-- Data provided follows --

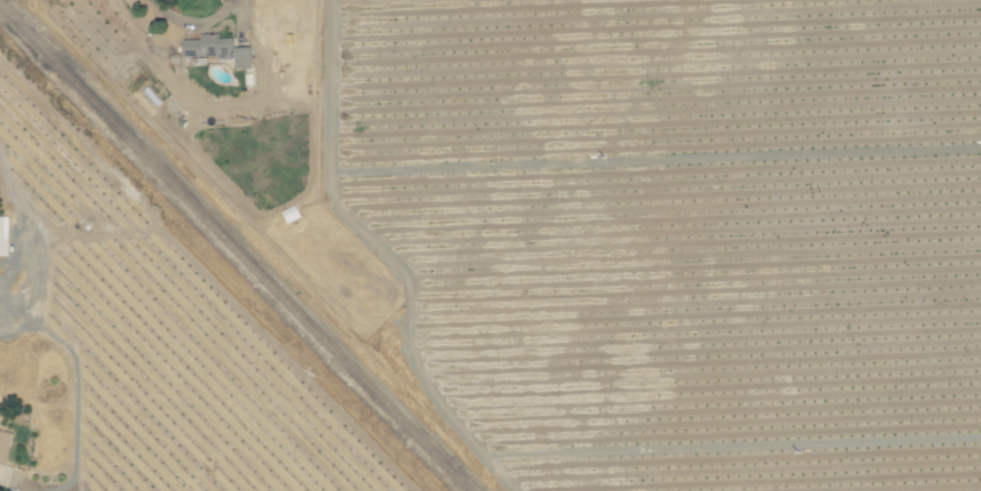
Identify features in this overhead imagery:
road: (194, 22)
building: (207, 46)
building: (241, 58)
building: (4, 236)
crop: (490, 245)
railway: (233, 249)
crop: (184, 258)
road: (77, 387)
building: (4, 445)

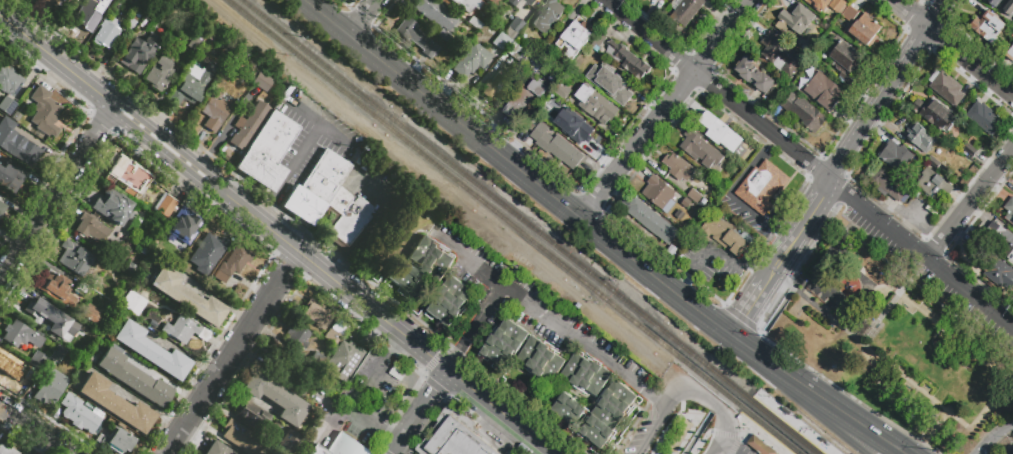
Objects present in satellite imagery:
building: (643, 0)
building: (496, 1)
road: (343, 3)
building: (518, 3)
building: (994, 3)
building: (52, 4)
building: (466, 4)
building: (828, 6)
building: (1009, 8)
building: (685, 11)
road: (912, 13)
building: (436, 14)
building: (850, 14)
road: (359, 16)
road: (361, 16)
building: (547, 16)
building: (87, 17)
building: (795, 19)
building: (474, 22)
building: (515, 24)
building: (130, 25)
building: (143, 26)
building: (988, 28)
building: (865, 29)
building: (105, 32)
building: (442, 34)
building: (415, 36)
building: (574, 39)
building: (500, 40)
building: (192, 41)
building: (596, 44)
building: (534, 52)
building: (516, 53)
building: (136, 54)
building: (780, 54)
building: (1010, 54)
road: (56, 59)
building: (844, 59)
building: (471, 60)
building: (627, 60)
road: (971, 60)
building: (535, 67)
building: (158, 73)
building: (753, 75)
building: (228, 78)
building: (6, 79)
building: (554, 80)
building: (260, 81)
building: (496, 83)
building: (615, 83)
building: (191, 84)
building: (577, 84)
building: (946, 88)
road: (717, 89)
road: (887, 89)
building: (821, 91)
building: (525, 98)
building: (7, 105)
building: (596, 105)
road: (477, 109)
road: (666, 109)
building: (214, 110)
building: (44, 111)
building: (804, 112)
building: (936, 113)
building: (15, 116)
building: (985, 119)
road: (134, 121)
building: (554, 122)
road: (225, 125)
building: (248, 125)
road: (320, 126)
road: (605, 129)
road: (145, 130)
road: (155, 132)
building: (585, 132)
building: (719, 132)
building: (920, 137)
building: (16, 143)
building: (557, 147)
road: (163, 150)
building: (700, 150)
building: (969, 150)
building: (267, 151)
road: (181, 158)
building: (899, 159)
building: (935, 165)
road: (295, 166)
road: (193, 167)
building: (679, 168)
road: (204, 171)
building: (126, 174)
building: (10, 178)
building: (736, 179)
road: (217, 183)
road: (535, 183)
building: (935, 184)
building: (889, 186)
building: (315, 187)
building: (761, 187)
road: (56, 192)
building: (660, 194)
road: (731, 195)
building: (695, 196)
building: (142, 197)
road: (592, 200)
building: (140, 202)
road: (815, 202)
road: (241, 203)
building: (687, 203)
building: (165, 204)
road: (971, 205)
building: (2, 206)
building: (112, 208)
building: (1009, 210)
road: (265, 212)
road: (378, 214)
building: (680, 214)
building: (346, 215)
building: (654, 222)
building: (183, 223)
railway: (514, 226)
railway: (528, 226)
building: (90, 227)
building: (130, 228)
building: (727, 236)
building: (1000, 239)
building: (118, 240)
building: (210, 246)
road: (787, 248)
road: (922, 252)
road: (662, 256)
building: (73, 257)
building: (431, 258)
road: (466, 258)
road: (295, 260)
building: (232, 263)
building: (995, 269)
road: (337, 271)
building: (402, 276)
parking lot: (925, 277)
road: (783, 278)
building: (55, 288)
building: (82, 290)
building: (187, 296)
road: (216, 296)
building: (153, 298)
building: (133, 301)
building: (450, 302)
road: (752, 302)
road: (779, 308)
building: (88, 312)
building: (316, 313)
road: (544, 314)
road: (739, 315)
building: (50, 317)
building: (183, 330)
road: (867, 333)
road: (956, 333)
building: (21, 335)
building: (332, 336)
road: (404, 338)
building: (297, 339)
road: (398, 342)
building: (505, 343)
park: (895, 344)
building: (88, 347)
building: (150, 350)
building: (57, 353)
building: (541, 359)
building: (37, 360)
road: (228, 360)
building: (316, 361)
building: (342, 361)
road: (451, 364)
building: (283, 365)
building: (11, 372)
building: (586, 374)
building: (133, 377)
road: (915, 384)
building: (50, 388)
building: (300, 388)
road: (846, 392)
road: (361, 395)
building: (275, 397)
street lamp: (769, 397)
road: (707, 399)
road: (651, 400)
road: (688, 400)
road: (991, 400)
parking lot: (363, 402)
road: (659, 402)
building: (115, 403)
road: (837, 407)
road: (815, 409)
building: (569, 410)
building: (249, 412)
road: (662, 412)
building: (78, 413)
road: (419, 413)
building: (608, 414)
street lamp: (794, 416)
parking lot: (688, 424)
road: (933, 425)
railway: (789, 426)
road: (631, 428)
road: (35, 429)
street lamp: (750, 429)
road: (745, 431)
road: (697, 433)
road: (1000, 433)
road: (725, 434)
road: (395, 435)
railway: (763, 435)
building: (454, 436)
road: (647, 436)
building: (241, 437)
building: (116, 441)
building: (287, 441)
road: (700, 441)
building: (350, 444)
road: (735, 446)
building: (761, 446)
road: (735, 447)
road: (722, 448)
road: (984, 448)
building: (216, 449)
building: (335, 449)
building: (7, 450)
building: (311, 450)
road: (1011, 452)
building: (511, 453)

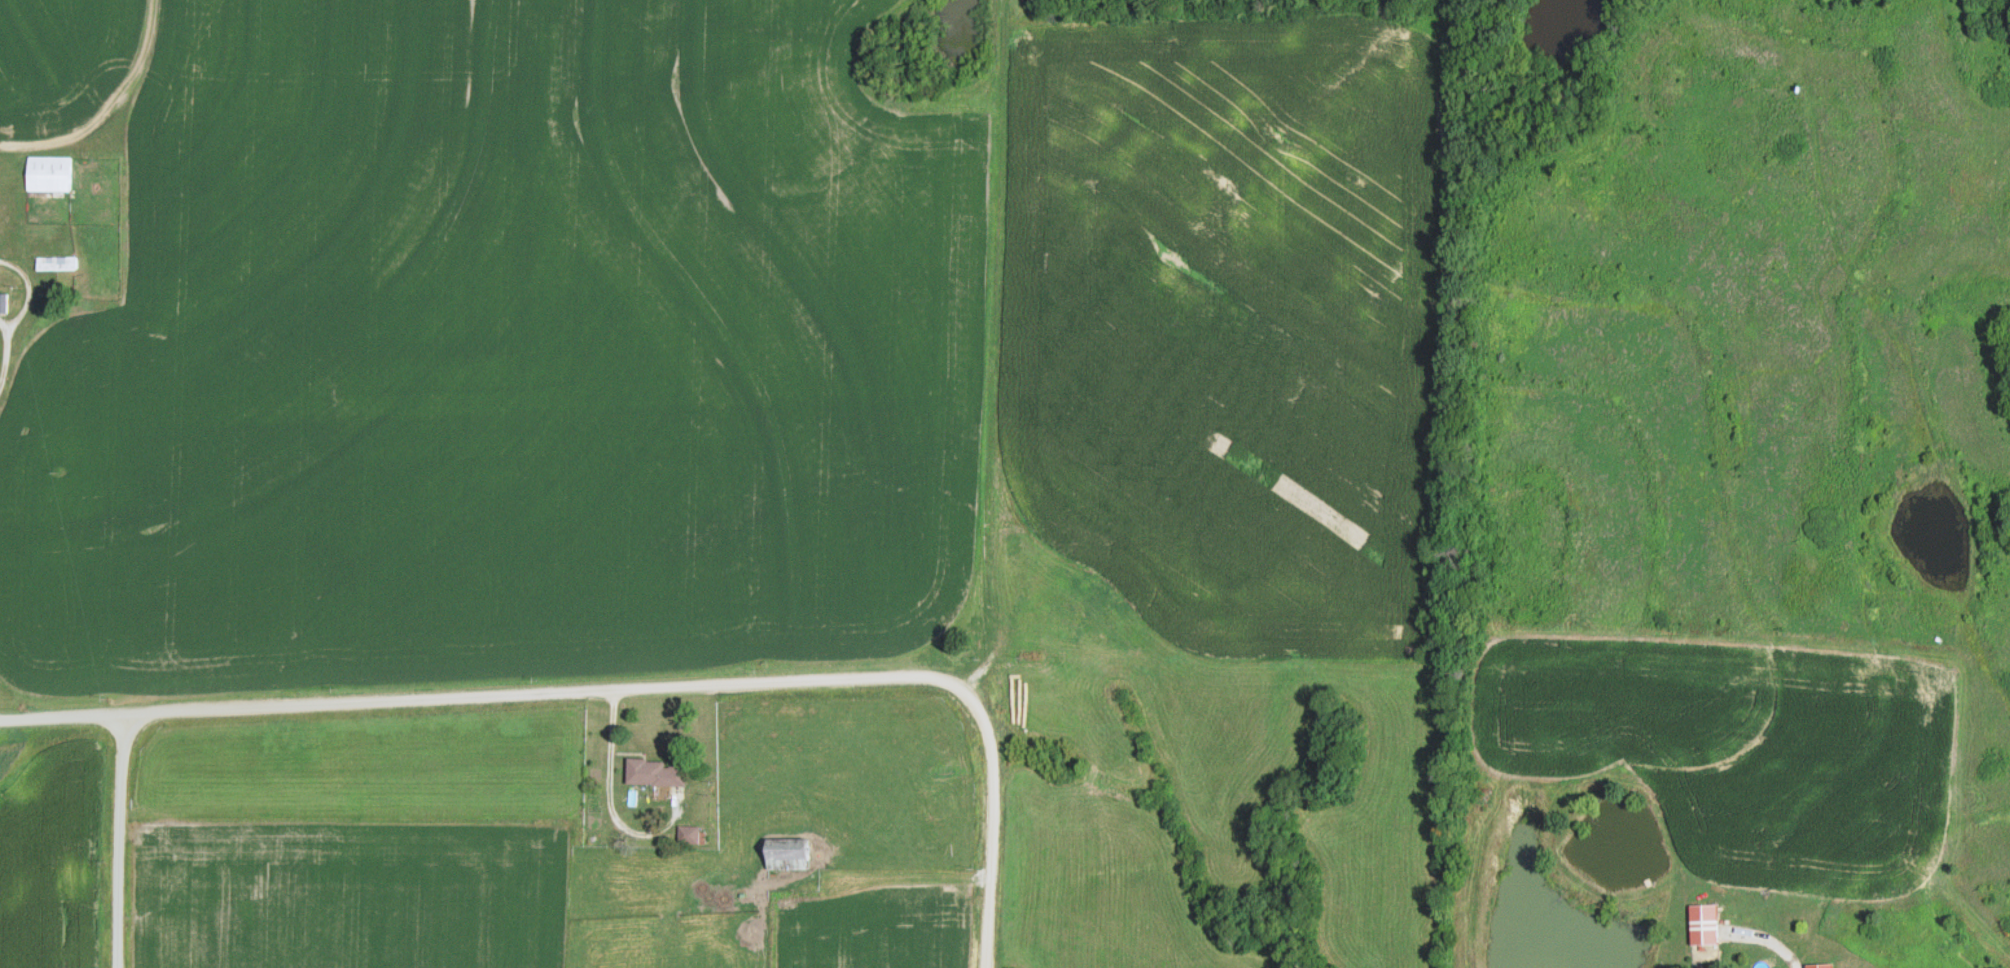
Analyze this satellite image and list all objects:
road: (106, 107)
building: (48, 174)
building: (55, 264)
road: (17, 314)
road: (625, 688)
building: (655, 772)
road: (611, 775)
building: (691, 835)
road: (118, 839)
building: (789, 854)
building: (1703, 924)
building: (1820, 965)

-- Data provided concluded --

• [What is required] Give every record again exactly, apart from the pictures, which stay out.

• [Written answer]
Identify features in this overhead imagery:
road: (194, 22)
building: (207, 46)
building: (241, 58)
building: (4, 236)
crop: (490, 245)
railway: (233, 249)
crop: (184, 258)
road: (77, 387)
building: (4, 445)

Objects present in satellite imagery:
building: (643, 0)
building: (496, 1)
road: (343, 3)
building: (518, 3)
building: (994, 3)
building: (52, 4)
building: (466, 4)
building: (828, 6)
building: (1009, 8)
building: (685, 11)
road: (912, 13)
building: (436, 14)
building: (850, 14)
road: (359, 16)
road: (361, 16)
building: (547, 16)
building: (87, 17)
building: (795, 19)
building: (474, 22)
building: (515, 24)
building: (130, 25)
building: (143, 26)
building: (988, 28)
building: (865, 29)
building: (105, 32)
building: (442, 34)
building: (415, 36)
building: (574, 39)
building: (500, 40)
building: (192, 41)
building: (596, 44)
building: (534, 52)
building: (516, 53)
building: (136, 54)
building: (780, 54)
building: (1010, 54)
road: (56, 59)
building: (844, 59)
building: (471, 60)
building: (627, 60)
road: (971, 60)
building: (535, 67)
building: (158, 73)
building: (753, 75)
building: (228, 78)
building: (6, 79)
building: (554, 80)
building: (260, 81)
building: (496, 83)
building: (615, 83)
building: (191, 84)
building: (577, 84)
building: (946, 88)
road: (717, 89)
road: (887, 89)
building: (821, 91)
building: (525, 98)
building: (7, 105)
building: (596, 105)
road: (477, 109)
road: (666, 109)
building: (214, 110)
building: (44, 111)
building: (804, 112)
building: (936, 113)
building: (15, 116)
building: (985, 119)
road: (134, 121)
building: (554, 122)
road: (225, 125)
building: (248, 125)
road: (320, 126)
road: (605, 129)
road: (145, 130)
road: (155, 132)
building: (585, 132)
building: (719, 132)
building: (920, 137)
building: (16, 143)
building: (557, 147)
road: (163, 150)
building: (700, 150)
building: (969, 150)
building: (267, 151)
road: (181, 158)
building: (899, 159)
building: (935, 165)
road: (295, 166)
road: (193, 167)
building: (679, 168)
road: (204, 171)
building: (126, 174)
building: (10, 178)
building: (736, 179)
road: (217, 183)
road: (535, 183)
building: (935, 184)
building: (889, 186)
building: (315, 187)
building: (761, 187)
road: (56, 192)
building: (660, 194)
road: (731, 195)
building: (695, 196)
building: (142, 197)
road: (592, 200)
building: (140, 202)
road: (815, 202)
road: (241, 203)
building: (687, 203)
building: (165, 204)
road: (971, 205)
building: (2, 206)
building: (112, 208)
building: (1009, 210)
road: (265, 212)
road: (378, 214)
building: (680, 214)
building: (346, 215)
building: (654, 222)
building: (183, 223)
railway: (514, 226)
railway: (528, 226)
building: (90, 227)
building: (130, 228)
building: (727, 236)
building: (1000, 239)
building: (118, 240)
building: (210, 246)
road: (787, 248)
road: (922, 252)
road: (662, 256)
building: (73, 257)
building: (431, 258)
road: (466, 258)
road: (295, 260)
building: (232, 263)
building: (995, 269)
road: (337, 271)
building: (402, 276)
parking lot: (925, 277)
road: (783, 278)
building: (55, 288)
building: (82, 290)
building: (187, 296)
road: (216, 296)
building: (153, 298)
building: (133, 301)
building: (450, 302)
road: (752, 302)
road: (779, 308)
building: (88, 312)
building: (316, 313)
road: (544, 314)
road: (739, 315)
building: (50, 317)
building: (183, 330)
road: (867, 333)
road: (956, 333)
building: (21, 335)
building: (332, 336)
road: (404, 338)
building: (297, 339)
road: (398, 342)
building: (505, 343)
park: (895, 344)
building: (88, 347)
building: (150, 350)
building: (57, 353)
building: (541, 359)
building: (37, 360)
road: (228, 360)
building: (316, 361)
building: (342, 361)
road: (451, 364)
building: (283, 365)
building: (11, 372)
building: (586, 374)
building: (133, 377)
road: (915, 384)
building: (50, 388)
building: (300, 388)
road: (846, 392)
road: (361, 395)
building: (275, 397)
street lamp: (769, 397)
road: (707, 399)
road: (651, 400)
road: (688, 400)
road: (991, 400)
parking lot: (363, 402)
road: (659, 402)
building: (115, 403)
road: (837, 407)
road: (815, 409)
building: (569, 410)
building: (249, 412)
road: (662, 412)
building: (78, 413)
road: (419, 413)
building: (608, 414)
street lamp: (794, 416)
parking lot: (688, 424)
road: (933, 425)
railway: (789, 426)
road: (631, 428)
road: (35, 429)
street lamp: (750, 429)
road: (745, 431)
road: (697, 433)
road: (1000, 433)
road: (725, 434)
road: (395, 435)
railway: (763, 435)
building: (454, 436)
road: (647, 436)
building: (241, 437)
building: (116, 441)
building: (287, 441)
road: (700, 441)
building: (350, 444)
road: (735, 446)
building: (761, 446)
road: (735, 447)
road: (722, 448)
road: (984, 448)
building: (216, 449)
building: (335, 449)
building: (7, 450)
building: (311, 450)
road: (1011, 452)
building: (511, 453)

Analyze this satellite image and list all objects:
road: (106, 107)
building: (48, 174)
building: (55, 264)
road: (17, 314)
road: (625, 688)
building: (655, 772)
road: (611, 775)
building: (691, 835)
road: (118, 839)
building: (789, 854)
building: (1703, 924)
building: (1820, 965)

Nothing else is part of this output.